• Materials provided:
* Begin *

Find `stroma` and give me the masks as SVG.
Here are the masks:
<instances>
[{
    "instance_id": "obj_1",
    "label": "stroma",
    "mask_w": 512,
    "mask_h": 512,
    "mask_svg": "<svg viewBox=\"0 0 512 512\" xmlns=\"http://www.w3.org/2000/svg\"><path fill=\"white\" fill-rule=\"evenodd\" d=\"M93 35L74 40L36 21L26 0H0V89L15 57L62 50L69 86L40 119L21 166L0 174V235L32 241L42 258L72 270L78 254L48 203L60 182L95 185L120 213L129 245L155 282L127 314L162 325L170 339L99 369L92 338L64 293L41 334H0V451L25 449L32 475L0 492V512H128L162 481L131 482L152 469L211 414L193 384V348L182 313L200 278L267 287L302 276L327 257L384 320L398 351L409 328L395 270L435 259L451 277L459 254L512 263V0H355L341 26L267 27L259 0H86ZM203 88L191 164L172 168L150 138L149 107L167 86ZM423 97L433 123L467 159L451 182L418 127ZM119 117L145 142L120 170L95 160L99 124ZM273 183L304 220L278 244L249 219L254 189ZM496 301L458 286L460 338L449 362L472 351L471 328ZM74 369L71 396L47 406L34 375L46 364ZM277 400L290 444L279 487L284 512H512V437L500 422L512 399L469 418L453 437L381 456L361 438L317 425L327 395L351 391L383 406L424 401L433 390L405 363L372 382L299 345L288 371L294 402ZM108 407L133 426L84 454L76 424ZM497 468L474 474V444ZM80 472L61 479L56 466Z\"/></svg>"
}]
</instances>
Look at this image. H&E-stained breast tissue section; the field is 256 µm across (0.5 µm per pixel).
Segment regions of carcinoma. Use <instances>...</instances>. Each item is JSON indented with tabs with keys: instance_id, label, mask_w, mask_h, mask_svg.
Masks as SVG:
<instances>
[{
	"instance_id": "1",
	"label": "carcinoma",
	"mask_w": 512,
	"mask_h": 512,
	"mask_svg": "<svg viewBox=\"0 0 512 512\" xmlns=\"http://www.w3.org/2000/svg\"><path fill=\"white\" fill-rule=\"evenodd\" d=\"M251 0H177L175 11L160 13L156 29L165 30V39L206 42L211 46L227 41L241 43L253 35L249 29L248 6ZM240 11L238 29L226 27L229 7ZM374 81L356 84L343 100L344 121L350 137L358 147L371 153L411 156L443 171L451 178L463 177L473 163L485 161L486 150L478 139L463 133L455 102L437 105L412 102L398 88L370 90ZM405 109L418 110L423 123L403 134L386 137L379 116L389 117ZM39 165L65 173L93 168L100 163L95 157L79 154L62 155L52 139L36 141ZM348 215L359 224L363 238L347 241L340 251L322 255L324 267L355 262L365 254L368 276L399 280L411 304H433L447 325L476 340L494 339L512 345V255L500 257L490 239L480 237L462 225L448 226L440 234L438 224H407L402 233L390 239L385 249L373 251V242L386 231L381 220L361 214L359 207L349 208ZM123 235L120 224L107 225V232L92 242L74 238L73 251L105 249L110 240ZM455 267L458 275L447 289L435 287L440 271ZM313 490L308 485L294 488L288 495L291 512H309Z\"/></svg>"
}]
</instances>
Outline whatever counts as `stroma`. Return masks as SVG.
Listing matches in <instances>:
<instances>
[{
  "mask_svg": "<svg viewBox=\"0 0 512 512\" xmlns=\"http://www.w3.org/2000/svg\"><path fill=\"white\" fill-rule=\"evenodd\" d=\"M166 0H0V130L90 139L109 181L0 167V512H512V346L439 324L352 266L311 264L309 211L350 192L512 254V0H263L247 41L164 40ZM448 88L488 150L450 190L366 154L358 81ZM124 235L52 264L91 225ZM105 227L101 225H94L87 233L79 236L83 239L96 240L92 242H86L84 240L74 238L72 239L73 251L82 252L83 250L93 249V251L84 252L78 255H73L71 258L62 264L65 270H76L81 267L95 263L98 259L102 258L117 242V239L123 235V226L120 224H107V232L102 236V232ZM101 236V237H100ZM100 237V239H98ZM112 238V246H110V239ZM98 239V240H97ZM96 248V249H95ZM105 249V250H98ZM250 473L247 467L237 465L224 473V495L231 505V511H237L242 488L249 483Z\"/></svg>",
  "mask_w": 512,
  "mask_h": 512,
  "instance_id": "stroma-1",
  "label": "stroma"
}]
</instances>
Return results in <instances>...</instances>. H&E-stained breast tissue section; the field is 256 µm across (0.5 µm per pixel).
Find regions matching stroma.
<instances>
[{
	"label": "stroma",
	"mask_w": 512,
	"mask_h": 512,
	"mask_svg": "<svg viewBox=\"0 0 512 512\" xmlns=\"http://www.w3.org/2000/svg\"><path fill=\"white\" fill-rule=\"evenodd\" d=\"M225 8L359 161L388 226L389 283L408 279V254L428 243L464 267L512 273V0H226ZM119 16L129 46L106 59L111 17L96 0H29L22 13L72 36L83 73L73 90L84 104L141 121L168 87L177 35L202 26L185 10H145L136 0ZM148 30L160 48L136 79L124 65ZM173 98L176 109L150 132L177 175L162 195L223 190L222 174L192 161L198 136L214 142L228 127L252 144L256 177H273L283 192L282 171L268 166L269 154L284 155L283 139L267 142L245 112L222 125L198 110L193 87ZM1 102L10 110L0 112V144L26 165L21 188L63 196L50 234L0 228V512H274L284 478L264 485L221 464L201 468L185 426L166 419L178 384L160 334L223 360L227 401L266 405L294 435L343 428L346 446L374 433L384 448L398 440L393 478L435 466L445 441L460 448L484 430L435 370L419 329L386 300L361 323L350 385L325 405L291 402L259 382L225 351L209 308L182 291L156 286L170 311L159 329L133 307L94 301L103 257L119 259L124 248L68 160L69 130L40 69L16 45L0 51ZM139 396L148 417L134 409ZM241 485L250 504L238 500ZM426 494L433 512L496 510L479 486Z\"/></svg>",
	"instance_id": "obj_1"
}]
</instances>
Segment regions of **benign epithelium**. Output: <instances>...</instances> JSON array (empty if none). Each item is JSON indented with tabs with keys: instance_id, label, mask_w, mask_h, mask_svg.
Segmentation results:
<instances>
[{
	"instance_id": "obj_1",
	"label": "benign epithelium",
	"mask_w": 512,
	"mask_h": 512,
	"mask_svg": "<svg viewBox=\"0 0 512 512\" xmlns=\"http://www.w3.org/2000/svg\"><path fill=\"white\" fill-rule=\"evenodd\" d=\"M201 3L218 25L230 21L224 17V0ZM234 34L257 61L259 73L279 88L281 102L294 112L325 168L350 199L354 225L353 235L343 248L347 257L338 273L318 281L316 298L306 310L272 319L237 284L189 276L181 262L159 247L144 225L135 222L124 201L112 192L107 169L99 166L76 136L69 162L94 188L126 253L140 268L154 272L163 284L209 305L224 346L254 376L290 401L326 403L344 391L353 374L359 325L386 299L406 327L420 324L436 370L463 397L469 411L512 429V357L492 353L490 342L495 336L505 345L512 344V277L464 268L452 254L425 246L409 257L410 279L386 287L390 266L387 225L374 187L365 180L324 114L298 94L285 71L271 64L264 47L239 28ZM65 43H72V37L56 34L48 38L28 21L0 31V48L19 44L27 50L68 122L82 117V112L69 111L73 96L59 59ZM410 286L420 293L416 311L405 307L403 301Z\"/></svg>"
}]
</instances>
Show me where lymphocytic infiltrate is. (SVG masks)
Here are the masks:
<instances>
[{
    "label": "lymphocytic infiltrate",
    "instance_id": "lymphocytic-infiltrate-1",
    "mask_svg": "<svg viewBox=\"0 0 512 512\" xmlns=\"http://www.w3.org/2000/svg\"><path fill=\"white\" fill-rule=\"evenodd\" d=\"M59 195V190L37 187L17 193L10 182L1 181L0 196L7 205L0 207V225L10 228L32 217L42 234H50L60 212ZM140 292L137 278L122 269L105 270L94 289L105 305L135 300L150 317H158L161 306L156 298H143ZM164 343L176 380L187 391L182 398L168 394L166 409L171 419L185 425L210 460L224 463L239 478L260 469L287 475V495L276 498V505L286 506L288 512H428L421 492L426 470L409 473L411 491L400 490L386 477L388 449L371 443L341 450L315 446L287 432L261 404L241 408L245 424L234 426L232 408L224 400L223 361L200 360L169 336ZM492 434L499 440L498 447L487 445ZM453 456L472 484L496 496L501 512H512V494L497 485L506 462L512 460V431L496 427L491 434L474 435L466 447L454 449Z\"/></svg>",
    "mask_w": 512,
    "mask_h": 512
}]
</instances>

* End *

• What is required:
Check every line for "Find" and show the ones that have it.

• Problem solution:
Find `stroma` and give me the masks as SVG.
Find regions matching stroma.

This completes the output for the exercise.